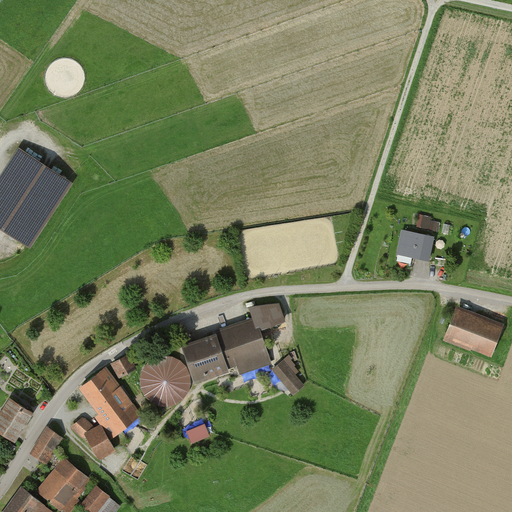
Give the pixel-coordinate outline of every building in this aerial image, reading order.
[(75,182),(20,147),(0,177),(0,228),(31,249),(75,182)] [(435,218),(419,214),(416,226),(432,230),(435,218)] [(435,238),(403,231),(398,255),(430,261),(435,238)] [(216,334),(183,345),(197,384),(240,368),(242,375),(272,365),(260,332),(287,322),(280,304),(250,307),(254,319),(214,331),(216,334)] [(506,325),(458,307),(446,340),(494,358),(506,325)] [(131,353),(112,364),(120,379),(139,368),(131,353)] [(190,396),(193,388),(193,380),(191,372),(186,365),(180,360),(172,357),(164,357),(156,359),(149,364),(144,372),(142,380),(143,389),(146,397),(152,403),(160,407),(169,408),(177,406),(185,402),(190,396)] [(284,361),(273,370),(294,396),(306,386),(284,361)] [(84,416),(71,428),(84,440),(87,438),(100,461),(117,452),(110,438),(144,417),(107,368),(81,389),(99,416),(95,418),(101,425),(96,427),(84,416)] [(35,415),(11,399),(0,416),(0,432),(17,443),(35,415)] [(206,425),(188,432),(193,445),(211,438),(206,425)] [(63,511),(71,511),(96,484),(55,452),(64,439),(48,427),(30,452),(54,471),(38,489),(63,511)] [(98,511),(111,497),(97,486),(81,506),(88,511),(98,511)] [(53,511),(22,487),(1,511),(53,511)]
--
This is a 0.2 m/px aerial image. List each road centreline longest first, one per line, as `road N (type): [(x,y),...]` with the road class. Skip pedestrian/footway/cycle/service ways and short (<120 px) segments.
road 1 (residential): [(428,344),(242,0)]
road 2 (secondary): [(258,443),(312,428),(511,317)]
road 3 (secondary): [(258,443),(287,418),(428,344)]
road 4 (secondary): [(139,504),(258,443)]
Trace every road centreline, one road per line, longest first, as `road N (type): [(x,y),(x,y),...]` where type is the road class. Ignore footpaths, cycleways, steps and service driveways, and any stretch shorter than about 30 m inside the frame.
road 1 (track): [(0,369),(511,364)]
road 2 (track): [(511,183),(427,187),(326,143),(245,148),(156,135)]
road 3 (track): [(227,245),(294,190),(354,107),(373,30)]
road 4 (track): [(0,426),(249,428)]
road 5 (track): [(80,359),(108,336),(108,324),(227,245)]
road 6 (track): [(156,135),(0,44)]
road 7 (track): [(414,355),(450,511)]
...
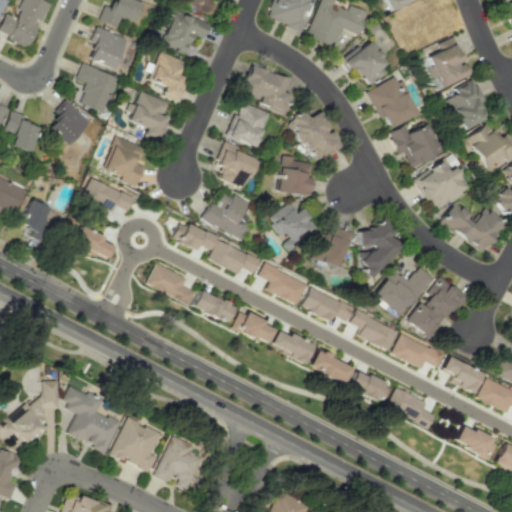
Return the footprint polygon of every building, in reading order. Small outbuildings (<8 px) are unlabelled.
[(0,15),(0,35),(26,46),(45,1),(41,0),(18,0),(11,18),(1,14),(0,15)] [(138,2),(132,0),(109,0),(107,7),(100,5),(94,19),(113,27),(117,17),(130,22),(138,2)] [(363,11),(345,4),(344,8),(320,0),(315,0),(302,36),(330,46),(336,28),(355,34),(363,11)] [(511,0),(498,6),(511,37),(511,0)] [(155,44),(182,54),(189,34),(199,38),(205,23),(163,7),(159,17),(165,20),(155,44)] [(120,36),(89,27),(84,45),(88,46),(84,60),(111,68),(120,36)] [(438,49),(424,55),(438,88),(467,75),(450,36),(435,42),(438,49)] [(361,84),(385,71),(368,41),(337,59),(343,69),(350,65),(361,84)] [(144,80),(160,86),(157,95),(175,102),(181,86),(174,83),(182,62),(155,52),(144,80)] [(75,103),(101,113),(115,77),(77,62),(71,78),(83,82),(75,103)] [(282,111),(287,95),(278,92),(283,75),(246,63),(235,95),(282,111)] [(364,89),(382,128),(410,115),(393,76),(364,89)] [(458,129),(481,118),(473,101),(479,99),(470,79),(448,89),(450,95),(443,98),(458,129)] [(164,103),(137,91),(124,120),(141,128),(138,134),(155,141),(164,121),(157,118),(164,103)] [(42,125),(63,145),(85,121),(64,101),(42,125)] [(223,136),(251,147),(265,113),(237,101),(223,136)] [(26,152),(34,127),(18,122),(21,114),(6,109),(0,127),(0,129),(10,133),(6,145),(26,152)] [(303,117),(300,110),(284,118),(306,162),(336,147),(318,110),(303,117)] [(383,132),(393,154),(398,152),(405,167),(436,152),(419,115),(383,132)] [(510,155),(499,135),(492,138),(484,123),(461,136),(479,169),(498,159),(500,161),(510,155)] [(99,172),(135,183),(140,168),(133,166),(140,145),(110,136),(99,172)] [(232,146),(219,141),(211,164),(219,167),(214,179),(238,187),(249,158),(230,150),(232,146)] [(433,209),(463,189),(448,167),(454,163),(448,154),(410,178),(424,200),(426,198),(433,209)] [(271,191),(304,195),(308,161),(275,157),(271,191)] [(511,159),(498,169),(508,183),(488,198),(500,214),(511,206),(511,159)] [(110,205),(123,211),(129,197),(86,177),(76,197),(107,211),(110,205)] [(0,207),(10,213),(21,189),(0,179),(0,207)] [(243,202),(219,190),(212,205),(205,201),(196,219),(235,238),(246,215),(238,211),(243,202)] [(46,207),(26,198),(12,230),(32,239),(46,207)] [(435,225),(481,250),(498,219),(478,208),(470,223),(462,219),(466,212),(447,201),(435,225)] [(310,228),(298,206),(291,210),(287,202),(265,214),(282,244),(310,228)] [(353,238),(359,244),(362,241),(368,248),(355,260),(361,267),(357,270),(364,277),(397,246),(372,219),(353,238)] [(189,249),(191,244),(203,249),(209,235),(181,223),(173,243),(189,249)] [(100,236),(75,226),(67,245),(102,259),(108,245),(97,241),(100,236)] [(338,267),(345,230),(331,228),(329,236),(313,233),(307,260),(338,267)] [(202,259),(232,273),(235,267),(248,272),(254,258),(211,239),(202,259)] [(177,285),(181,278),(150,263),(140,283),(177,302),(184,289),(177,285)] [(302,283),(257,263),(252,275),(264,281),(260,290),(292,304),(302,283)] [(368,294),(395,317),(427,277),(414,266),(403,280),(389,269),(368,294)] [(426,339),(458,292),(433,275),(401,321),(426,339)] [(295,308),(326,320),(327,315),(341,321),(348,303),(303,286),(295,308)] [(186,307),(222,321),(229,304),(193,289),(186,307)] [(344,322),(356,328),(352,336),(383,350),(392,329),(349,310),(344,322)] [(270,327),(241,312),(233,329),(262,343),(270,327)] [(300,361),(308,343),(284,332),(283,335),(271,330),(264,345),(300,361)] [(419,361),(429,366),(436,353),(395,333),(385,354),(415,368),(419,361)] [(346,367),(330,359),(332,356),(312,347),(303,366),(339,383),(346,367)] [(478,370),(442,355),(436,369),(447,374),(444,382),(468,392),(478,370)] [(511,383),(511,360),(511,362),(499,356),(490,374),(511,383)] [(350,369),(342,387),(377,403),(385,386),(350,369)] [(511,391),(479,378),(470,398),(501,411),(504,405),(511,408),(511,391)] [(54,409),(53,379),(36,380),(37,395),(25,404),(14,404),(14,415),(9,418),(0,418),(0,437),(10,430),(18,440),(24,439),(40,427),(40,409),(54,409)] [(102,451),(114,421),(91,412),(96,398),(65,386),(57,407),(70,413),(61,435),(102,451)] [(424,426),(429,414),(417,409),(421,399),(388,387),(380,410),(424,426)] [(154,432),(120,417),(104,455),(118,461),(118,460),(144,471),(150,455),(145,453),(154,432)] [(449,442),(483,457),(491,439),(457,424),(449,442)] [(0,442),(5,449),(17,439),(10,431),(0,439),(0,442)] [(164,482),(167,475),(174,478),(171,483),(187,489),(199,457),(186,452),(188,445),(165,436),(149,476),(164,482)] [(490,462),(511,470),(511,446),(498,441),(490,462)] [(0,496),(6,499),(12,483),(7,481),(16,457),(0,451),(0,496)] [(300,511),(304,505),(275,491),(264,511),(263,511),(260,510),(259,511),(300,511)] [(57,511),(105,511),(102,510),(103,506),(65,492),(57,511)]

WRITTEN INSTRUCTION – Express the data from the line containing "Trace every road" up to and including the line containing "road 7 (track): [(414,355),(450,511)]" as a two-column CSV with the columns instruction and output. Use one row per instruction, holding its text and its answer, each in a single quoted field with line breaks replaced by spaces.

CORRECT OUTPUT –
instruction,output
"Trace every road centreline, one road per line, longest first, as `road N (type): [(x,y),(x,y),...]` where type is the road class. Ignore footpaths, cycleways, steps and service driveways, and any stretch shorter than about 30 m inside the frame.","road 1 (track): [(0,369),(511,364)] road 2 (track): [(511,183),(427,187),(326,143),(245,148),(156,135)] road 3 (track): [(227,245),(294,190),(354,107),(373,30)] road 4 (track): [(0,426),(249,428)] road 5 (track): [(80,359),(108,336),(108,324),(227,245)] road 6 (track): [(156,135),(0,44)] road 7 (track): [(414,355),(450,511)]"